#### What you are asked to do
Except for images, print the whole listing verbatim.

#### Exercise data

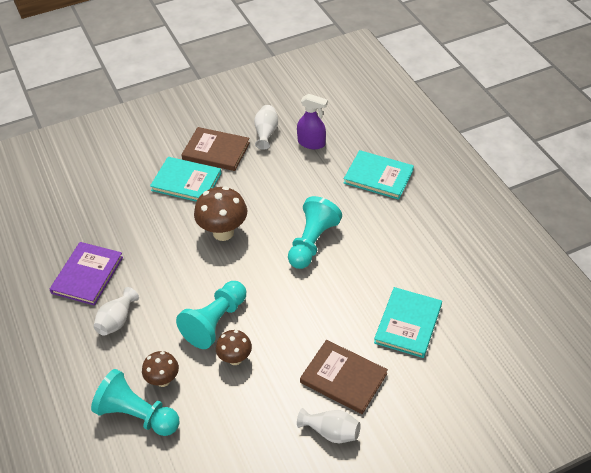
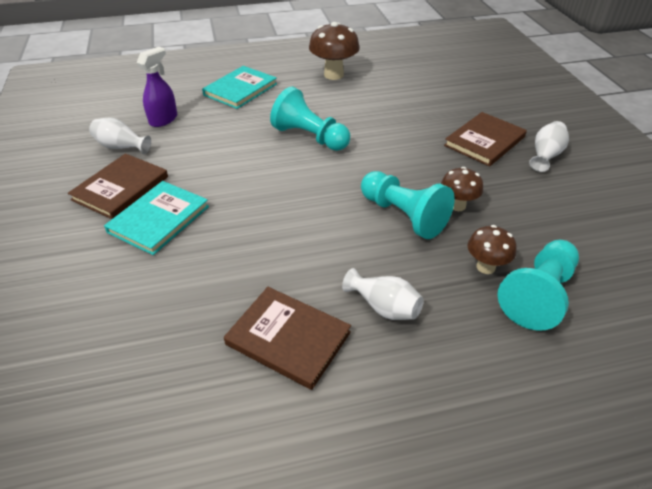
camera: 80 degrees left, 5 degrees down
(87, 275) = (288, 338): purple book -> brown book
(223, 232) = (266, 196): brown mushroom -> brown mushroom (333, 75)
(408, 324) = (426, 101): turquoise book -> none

#### Task response
camera: 80 degrees left, 5 degrees down
(87, 275) = (288, 338): purple book -> brown book
(223, 232) = (266, 196): brown mushroom -> brown mushroom (333, 75)
(408, 324) = (426, 101): turquoise book -> none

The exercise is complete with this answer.